Activity: State the number of lines in the following data that contain the string "degrees", and nothing else.
Data to process Start Marker
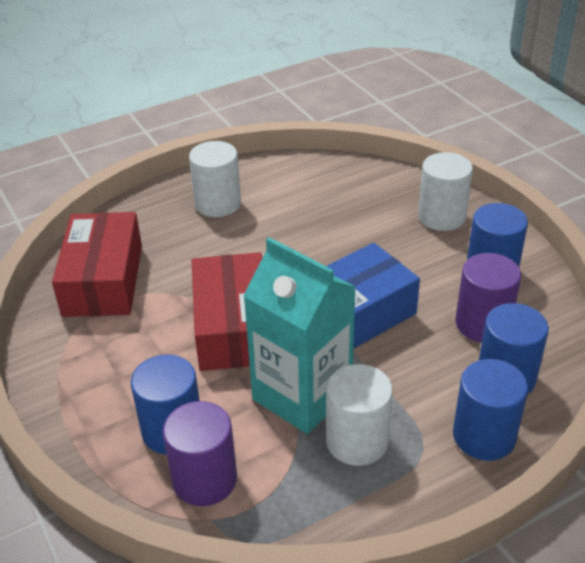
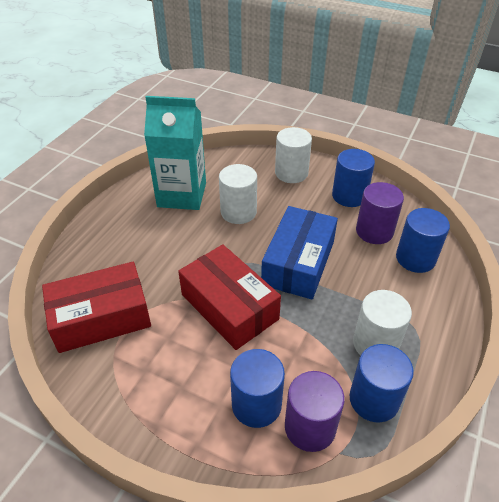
camera: 35 degrees left, 5 degrees up
red box [52,212,142,317] -> red box turned 75 degrees counterclockwise [42,262,151,353]
white cylinder [189,141,241,217] -> white cylinder moved to [219,164,257,224]
turquoise carton [243,237,356,434] -> turquoise carton moved to [144,96,206,210]
blue cylinder [453,359,528,461] -> blue cylinder moved to [350,344,414,422]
Data to process End Marker
Output for this task: 2